--- ASSIGNMENT ---
Could the data below please be reproduced word for word, without the pictures?

[MATERIAL FOR THE TASK]

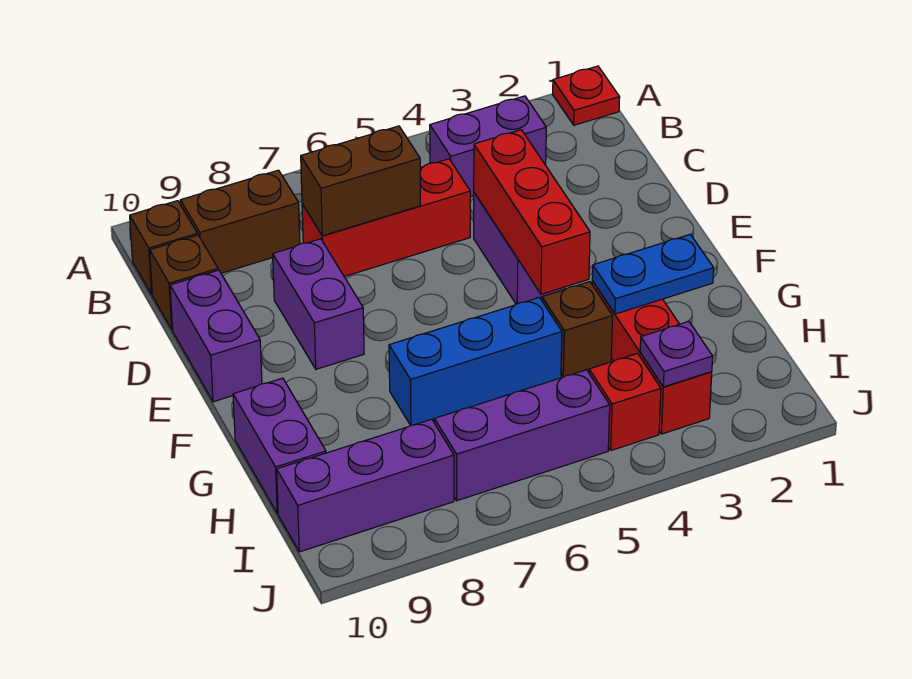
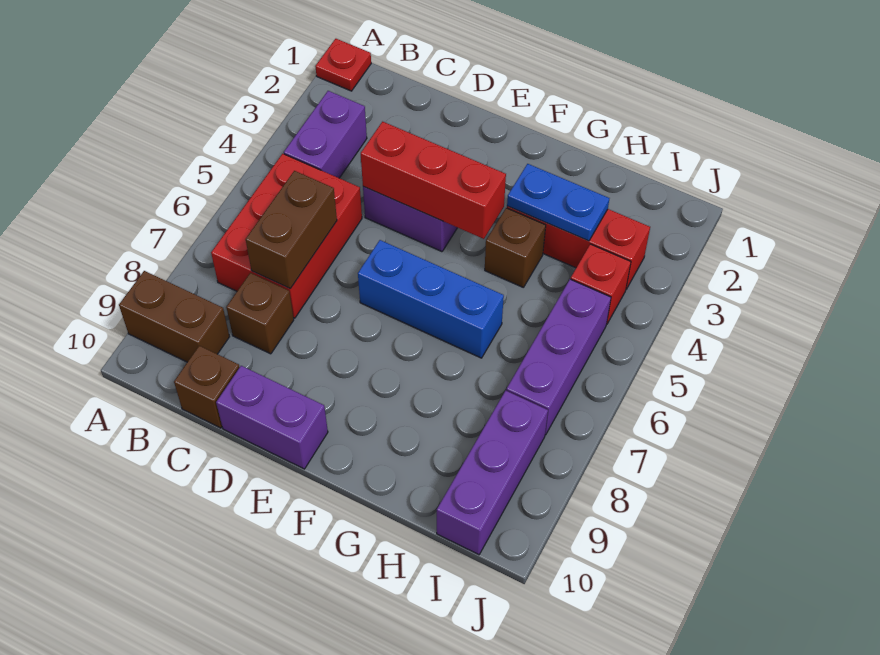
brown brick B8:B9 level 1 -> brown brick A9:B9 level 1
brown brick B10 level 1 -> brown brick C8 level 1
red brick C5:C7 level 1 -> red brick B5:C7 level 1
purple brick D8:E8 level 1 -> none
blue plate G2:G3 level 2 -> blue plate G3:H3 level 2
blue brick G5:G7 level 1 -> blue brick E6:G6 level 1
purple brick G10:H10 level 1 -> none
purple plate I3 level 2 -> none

[/MATERIAL FOR THE TASK]

--- SOLUTION TO THIS PROBLEM ---
brown brick B8:B9 level 1 -> brown brick A9:B9 level 1
brown brick B10 level 1 -> brown brick C8 level 1
red brick C5:C7 level 1 -> red brick B5:C7 level 1
purple brick D8:E8 level 1 -> none
blue plate G2:G3 level 2 -> blue plate G3:H3 level 2
blue brick G5:G7 level 1 -> blue brick E6:G6 level 1
purple brick G10:H10 level 1 -> none
purple plate I3 level 2 -> none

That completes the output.